Your answer must consist of exactly the lines below, starting with the line with "purple brick G2:H2" and going on through the line with "tan brick D8:E8", and nothing else.
BEGIN EXERCISE MATERIAL
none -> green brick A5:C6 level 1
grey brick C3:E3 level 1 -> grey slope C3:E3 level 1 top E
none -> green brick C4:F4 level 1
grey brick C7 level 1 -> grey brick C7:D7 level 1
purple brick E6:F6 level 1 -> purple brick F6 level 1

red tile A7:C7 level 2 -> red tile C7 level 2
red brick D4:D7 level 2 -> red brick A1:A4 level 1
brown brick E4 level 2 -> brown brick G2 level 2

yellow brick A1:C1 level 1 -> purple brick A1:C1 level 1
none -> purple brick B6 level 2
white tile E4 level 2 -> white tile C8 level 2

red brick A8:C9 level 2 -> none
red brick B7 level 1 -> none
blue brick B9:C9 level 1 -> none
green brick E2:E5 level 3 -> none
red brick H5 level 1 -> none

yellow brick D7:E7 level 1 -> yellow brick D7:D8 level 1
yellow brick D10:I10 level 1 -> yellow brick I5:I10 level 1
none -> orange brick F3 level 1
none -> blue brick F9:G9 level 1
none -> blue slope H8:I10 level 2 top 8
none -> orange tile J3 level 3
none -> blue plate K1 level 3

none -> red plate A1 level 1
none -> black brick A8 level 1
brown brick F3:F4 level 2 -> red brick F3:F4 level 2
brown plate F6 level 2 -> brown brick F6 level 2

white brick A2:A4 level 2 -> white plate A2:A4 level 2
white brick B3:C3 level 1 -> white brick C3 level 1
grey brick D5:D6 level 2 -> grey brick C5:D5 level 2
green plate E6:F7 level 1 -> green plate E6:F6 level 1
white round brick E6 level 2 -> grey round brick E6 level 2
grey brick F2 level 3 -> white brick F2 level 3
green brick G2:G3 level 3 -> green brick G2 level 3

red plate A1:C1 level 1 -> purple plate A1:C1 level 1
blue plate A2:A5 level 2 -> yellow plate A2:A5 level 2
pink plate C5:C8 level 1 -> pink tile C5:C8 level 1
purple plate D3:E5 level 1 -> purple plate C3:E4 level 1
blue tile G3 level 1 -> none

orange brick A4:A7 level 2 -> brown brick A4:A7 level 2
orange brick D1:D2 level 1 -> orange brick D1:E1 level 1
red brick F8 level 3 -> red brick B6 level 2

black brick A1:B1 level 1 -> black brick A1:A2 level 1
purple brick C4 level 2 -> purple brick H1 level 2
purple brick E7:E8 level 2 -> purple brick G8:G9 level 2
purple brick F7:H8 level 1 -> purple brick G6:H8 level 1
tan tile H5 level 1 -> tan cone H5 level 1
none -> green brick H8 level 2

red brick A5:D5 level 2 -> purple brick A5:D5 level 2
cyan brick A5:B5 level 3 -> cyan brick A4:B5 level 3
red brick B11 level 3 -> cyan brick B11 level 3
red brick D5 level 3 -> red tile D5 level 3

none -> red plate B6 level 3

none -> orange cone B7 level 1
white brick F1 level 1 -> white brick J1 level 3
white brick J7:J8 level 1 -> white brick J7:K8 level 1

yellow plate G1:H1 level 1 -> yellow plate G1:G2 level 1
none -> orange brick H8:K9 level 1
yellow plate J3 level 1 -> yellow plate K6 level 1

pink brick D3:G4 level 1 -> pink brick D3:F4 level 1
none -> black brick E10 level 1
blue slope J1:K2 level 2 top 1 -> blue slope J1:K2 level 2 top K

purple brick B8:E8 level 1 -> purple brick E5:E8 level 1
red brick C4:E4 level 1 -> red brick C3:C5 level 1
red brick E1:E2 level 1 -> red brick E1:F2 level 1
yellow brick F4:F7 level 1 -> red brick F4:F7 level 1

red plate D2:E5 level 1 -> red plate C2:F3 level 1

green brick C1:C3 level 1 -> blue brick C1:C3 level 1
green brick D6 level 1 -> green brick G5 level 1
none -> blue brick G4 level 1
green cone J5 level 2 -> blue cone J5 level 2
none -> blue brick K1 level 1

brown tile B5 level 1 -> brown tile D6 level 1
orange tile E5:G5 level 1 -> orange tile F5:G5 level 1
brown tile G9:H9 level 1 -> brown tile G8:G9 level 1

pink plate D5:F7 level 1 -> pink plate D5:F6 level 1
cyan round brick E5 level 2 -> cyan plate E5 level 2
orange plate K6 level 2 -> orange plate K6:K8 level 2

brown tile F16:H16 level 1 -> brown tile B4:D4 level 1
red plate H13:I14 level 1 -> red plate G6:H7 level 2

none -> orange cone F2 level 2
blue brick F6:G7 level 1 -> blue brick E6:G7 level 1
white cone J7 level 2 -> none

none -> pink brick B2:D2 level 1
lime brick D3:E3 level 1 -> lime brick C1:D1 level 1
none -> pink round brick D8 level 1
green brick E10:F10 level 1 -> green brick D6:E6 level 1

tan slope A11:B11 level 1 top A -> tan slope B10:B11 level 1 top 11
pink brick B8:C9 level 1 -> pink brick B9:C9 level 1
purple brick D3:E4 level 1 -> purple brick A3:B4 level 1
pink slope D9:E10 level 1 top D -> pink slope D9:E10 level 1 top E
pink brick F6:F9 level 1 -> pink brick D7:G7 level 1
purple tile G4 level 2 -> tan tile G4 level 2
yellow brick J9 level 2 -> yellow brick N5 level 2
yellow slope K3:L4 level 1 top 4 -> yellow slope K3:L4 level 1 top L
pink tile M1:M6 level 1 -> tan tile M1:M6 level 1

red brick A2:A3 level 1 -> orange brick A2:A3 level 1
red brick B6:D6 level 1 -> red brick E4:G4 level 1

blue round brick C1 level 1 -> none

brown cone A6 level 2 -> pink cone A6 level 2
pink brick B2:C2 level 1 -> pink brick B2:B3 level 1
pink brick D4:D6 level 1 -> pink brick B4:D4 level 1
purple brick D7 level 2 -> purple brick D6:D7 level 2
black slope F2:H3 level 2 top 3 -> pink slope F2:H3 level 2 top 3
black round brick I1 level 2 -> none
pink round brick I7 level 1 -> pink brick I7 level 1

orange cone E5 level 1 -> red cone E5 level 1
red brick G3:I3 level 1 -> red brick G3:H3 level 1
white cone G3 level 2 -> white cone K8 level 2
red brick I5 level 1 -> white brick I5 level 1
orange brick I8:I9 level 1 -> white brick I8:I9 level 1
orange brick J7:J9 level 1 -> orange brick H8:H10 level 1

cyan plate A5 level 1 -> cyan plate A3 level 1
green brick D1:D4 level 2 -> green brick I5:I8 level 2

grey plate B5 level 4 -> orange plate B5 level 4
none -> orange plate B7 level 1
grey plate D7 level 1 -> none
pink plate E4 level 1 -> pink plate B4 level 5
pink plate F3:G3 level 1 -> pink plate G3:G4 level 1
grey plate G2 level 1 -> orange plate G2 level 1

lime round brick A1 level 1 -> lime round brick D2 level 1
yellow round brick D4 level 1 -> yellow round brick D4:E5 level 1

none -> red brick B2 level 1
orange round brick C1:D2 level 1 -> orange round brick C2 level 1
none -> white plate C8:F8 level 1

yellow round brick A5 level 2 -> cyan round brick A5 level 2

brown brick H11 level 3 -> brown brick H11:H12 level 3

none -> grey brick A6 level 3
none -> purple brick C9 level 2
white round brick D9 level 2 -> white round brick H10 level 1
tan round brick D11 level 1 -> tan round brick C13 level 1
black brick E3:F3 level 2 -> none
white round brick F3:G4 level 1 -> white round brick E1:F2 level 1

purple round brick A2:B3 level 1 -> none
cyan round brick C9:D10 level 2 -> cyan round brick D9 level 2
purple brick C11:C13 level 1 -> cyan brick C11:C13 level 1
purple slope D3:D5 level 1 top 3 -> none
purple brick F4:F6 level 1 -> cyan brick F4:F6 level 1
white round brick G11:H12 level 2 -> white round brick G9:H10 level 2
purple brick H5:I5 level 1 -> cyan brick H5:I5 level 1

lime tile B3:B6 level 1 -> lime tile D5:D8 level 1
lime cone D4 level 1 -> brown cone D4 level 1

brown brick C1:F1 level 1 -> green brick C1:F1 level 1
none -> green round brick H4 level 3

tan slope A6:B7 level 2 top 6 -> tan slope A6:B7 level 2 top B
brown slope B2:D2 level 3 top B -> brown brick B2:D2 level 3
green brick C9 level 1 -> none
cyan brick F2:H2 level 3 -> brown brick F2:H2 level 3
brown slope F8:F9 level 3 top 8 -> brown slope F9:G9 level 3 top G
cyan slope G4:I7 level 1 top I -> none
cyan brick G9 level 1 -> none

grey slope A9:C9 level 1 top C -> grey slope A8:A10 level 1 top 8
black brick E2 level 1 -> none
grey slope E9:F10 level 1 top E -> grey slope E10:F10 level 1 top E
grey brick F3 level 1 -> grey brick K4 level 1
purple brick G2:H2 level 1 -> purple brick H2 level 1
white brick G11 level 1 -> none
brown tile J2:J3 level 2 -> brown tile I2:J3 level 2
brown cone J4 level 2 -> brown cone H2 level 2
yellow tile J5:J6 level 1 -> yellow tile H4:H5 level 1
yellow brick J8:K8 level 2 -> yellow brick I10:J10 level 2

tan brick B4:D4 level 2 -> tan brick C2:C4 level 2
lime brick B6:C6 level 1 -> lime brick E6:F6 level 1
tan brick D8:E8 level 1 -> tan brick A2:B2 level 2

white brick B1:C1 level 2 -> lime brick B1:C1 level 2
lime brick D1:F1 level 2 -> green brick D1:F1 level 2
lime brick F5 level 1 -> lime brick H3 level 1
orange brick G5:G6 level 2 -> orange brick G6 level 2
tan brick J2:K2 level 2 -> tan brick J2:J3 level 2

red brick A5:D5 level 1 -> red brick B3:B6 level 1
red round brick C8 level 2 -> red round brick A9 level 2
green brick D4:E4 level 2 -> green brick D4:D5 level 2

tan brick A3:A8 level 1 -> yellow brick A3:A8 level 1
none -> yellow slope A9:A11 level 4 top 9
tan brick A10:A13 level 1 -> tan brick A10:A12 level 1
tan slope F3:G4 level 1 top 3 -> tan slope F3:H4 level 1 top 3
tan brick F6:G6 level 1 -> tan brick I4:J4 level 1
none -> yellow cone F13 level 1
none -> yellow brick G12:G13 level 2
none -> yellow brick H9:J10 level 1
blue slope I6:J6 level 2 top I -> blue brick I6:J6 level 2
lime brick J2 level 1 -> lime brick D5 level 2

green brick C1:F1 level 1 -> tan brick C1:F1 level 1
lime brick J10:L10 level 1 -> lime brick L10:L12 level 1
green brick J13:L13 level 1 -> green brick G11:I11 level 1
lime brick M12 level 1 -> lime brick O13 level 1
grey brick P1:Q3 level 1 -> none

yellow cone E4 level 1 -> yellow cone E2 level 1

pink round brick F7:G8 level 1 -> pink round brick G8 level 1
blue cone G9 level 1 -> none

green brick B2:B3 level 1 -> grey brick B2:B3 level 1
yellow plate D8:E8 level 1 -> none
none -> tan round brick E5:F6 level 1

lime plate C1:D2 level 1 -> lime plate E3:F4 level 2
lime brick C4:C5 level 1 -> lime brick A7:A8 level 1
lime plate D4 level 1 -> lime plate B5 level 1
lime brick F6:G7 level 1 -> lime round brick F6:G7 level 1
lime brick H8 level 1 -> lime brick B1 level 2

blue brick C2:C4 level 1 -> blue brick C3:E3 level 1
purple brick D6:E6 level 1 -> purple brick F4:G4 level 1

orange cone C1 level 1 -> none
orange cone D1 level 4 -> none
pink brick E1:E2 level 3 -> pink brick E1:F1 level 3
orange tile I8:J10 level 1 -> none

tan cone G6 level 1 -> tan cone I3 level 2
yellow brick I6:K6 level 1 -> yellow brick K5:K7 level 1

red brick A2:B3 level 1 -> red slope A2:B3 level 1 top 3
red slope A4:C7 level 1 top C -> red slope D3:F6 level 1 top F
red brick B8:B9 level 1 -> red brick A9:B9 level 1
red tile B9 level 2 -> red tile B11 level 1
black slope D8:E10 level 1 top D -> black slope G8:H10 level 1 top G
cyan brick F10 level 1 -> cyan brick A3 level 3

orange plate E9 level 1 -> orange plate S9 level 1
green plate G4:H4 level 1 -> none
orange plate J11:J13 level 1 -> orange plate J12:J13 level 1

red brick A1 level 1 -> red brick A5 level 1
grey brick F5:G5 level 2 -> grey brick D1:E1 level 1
END EXERCISE MATERIAL
REPLY TO THE TASK -
purple brick G2:H2 level 1 -> purple brick H2 level 1
white brick G11 level 1 -> none
brown tile J2:J3 level 2 -> brown tile I2:J3 level 2
brown cone J4 level 2 -> brown cone H2 level 2
yellow tile J5:J6 level 1 -> yellow tile H4:H5 level 1
yellow brick J8:K8 level 2 -> yellow brick I10:J10 level 2

tan brick B4:D4 level 2 -> tan brick C2:C4 level 2
lime brick B6:C6 level 1 -> lime brick E6:F6 level 1
tan brick D8:E8 level 1 -> tan brick A2:B2 level 2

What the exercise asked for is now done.